Action item:
For the records that follow, please set down exactly the lines between the one holding "white camera: 1 -> 3" and the one holding "yellow ball: 2 -> 1", inclusive, and only those.

Data for the task:

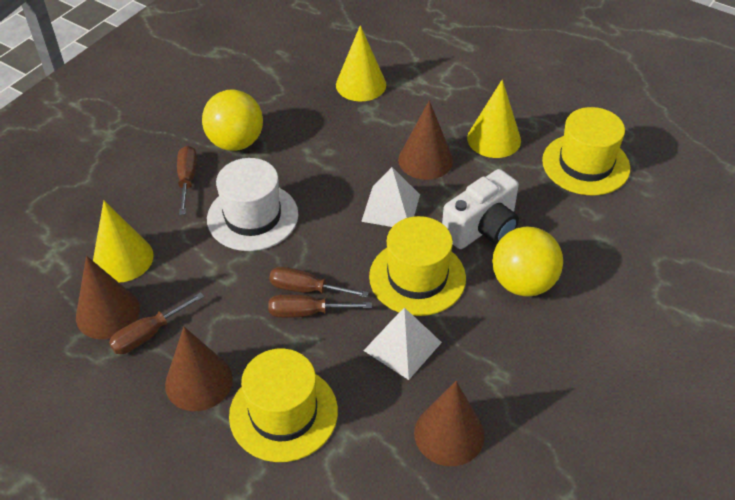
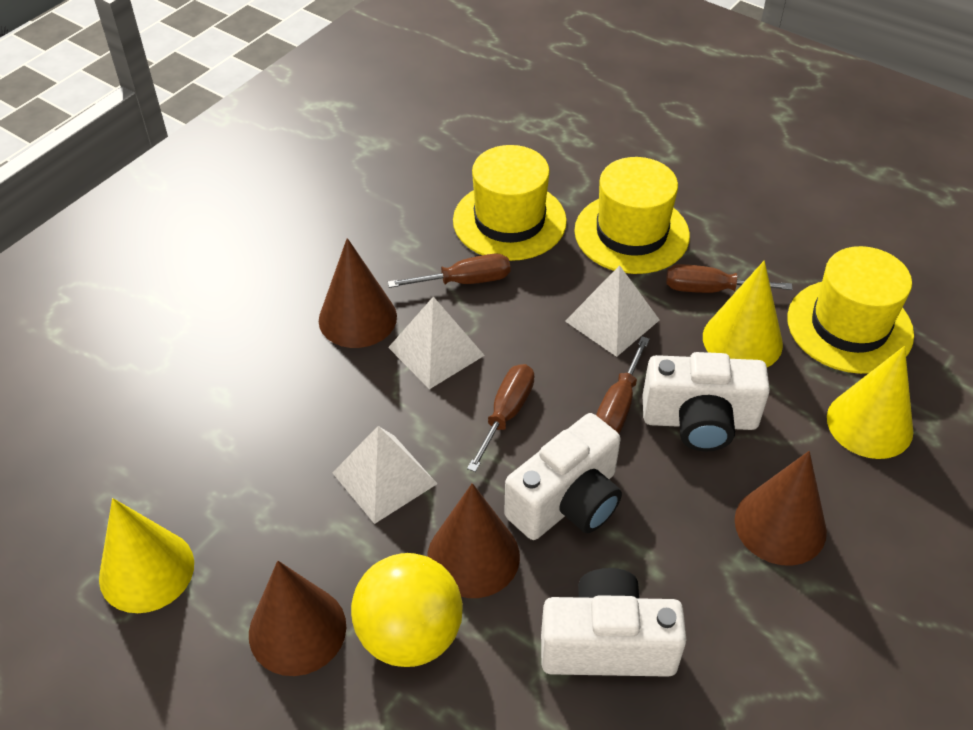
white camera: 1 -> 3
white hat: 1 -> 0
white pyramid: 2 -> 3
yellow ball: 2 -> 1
---
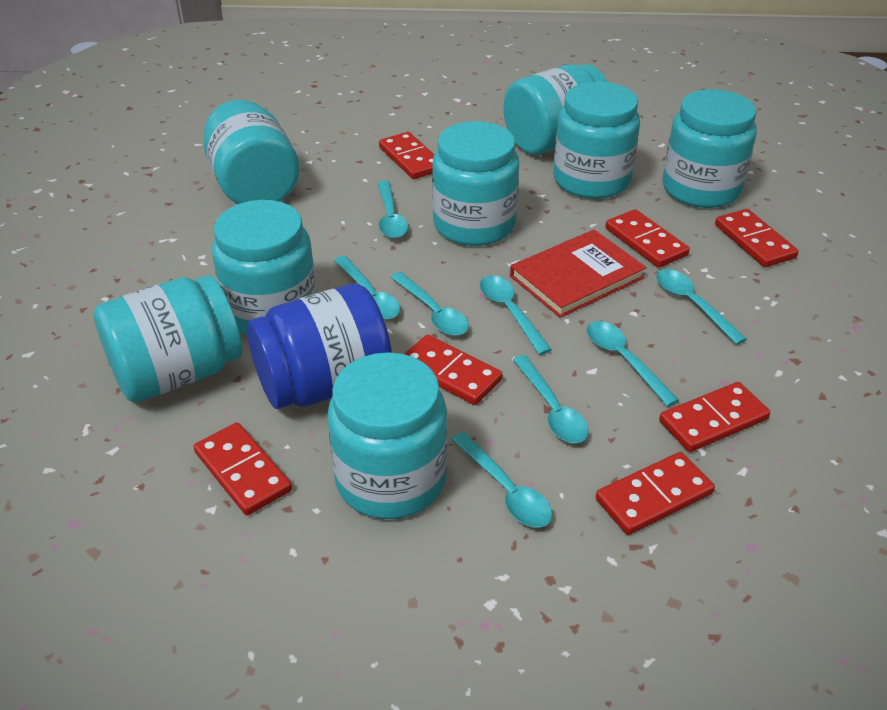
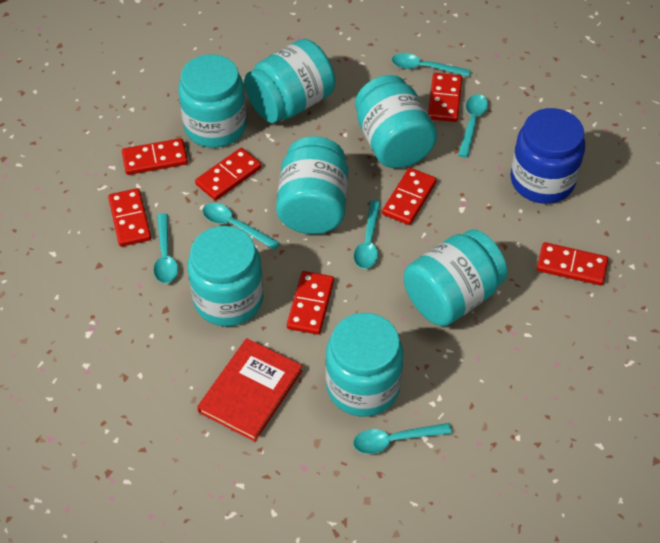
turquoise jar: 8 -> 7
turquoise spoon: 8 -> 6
* * *
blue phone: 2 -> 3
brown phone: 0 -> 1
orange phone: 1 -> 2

Task response:
white camera: 1 -> 3
white hat: 1 -> 0
white pyramid: 2 -> 3
yellow ball: 2 -> 1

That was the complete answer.